Exercise objective
Which of the lines below include "grey"? Each one should be copied out.

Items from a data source
====================

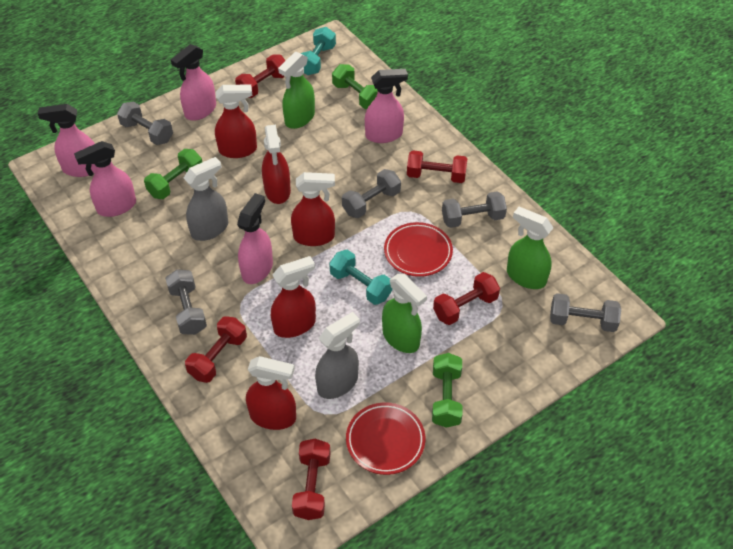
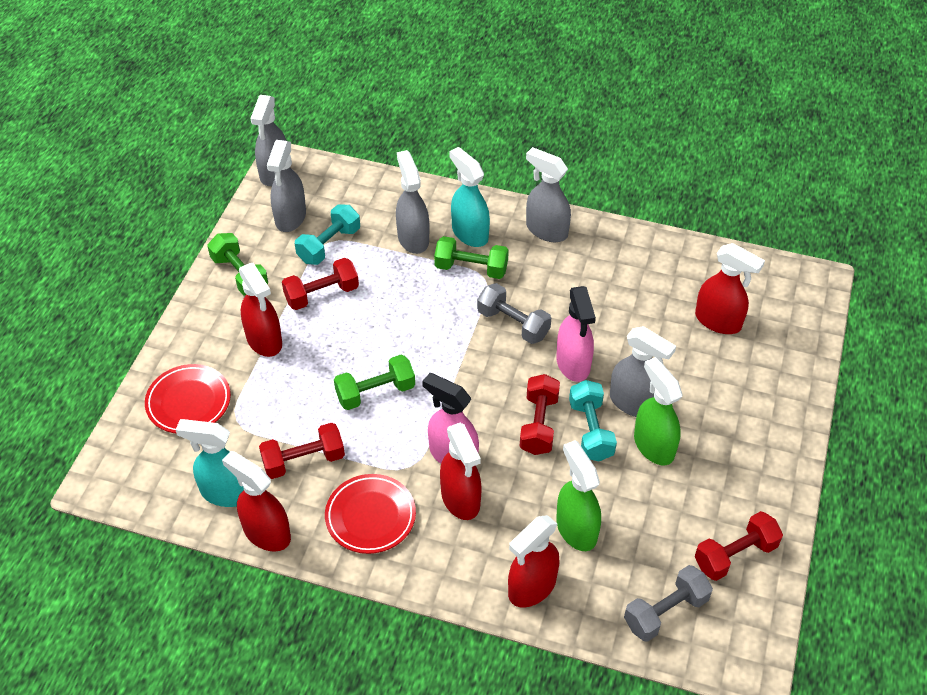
green spray bottle: 3 -> 2
grey dumbbell: 5 -> 2
grey spray bottle: 2 -> 5
pink spray bottle: 5 -> 2
red dumbbell: 5 -> 4
turquoise spray bottle: 0 -> 2

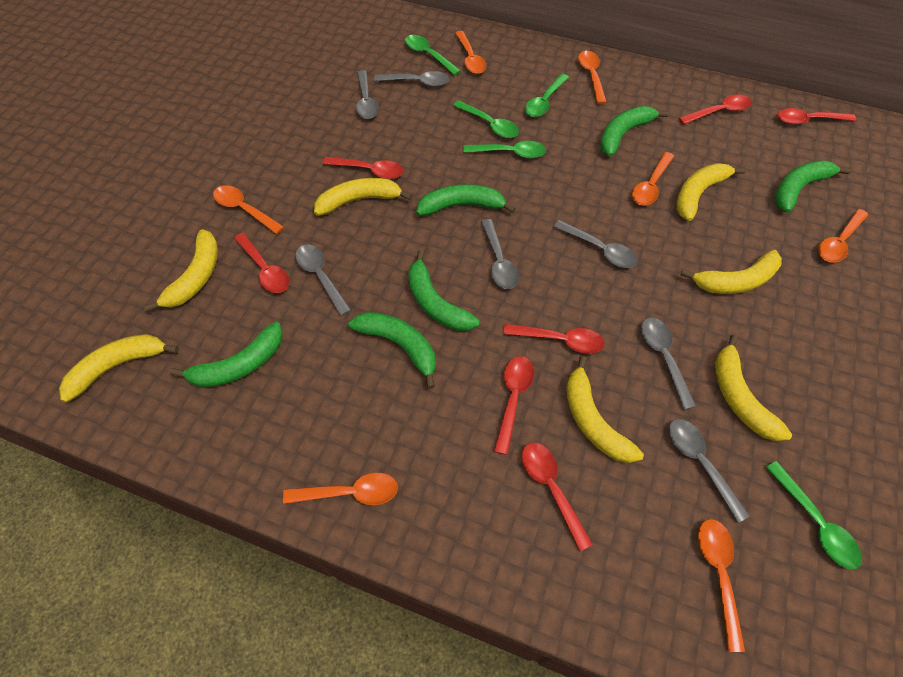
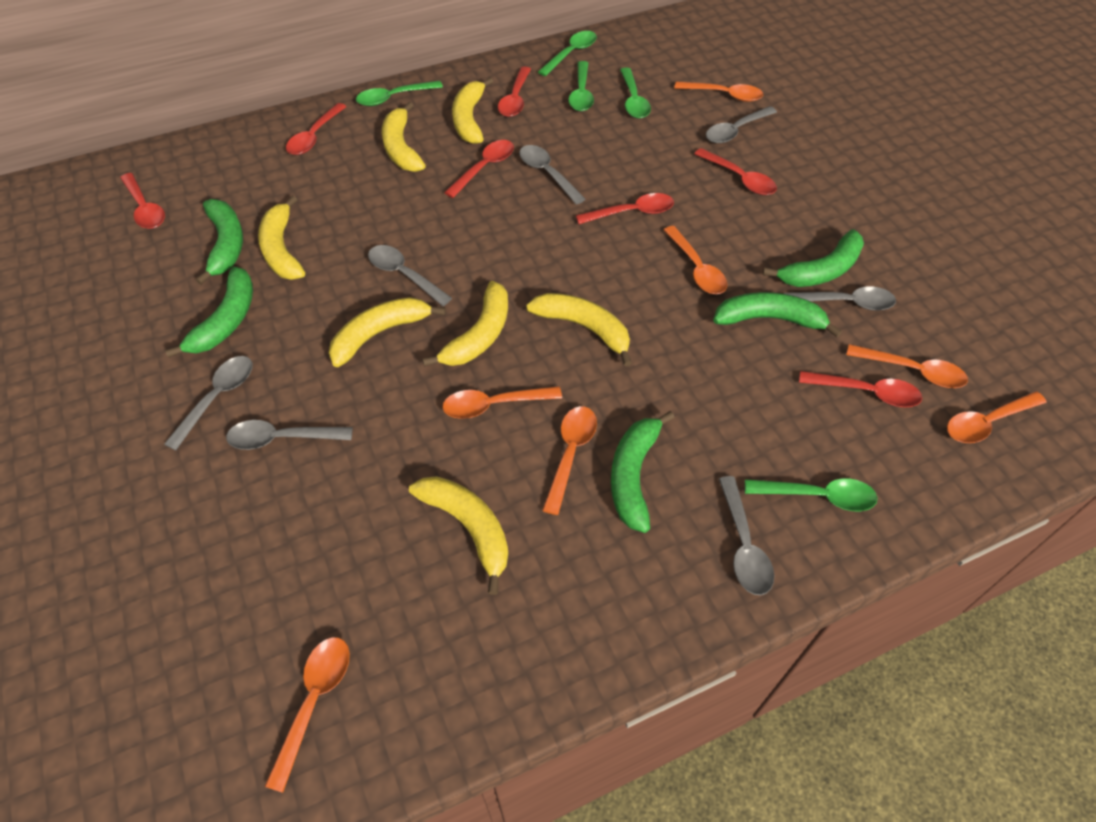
green banana: 6 -> 5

====================

Answer space
grey dumbbell: 5 -> 2
grey spray bottle: 2 -> 5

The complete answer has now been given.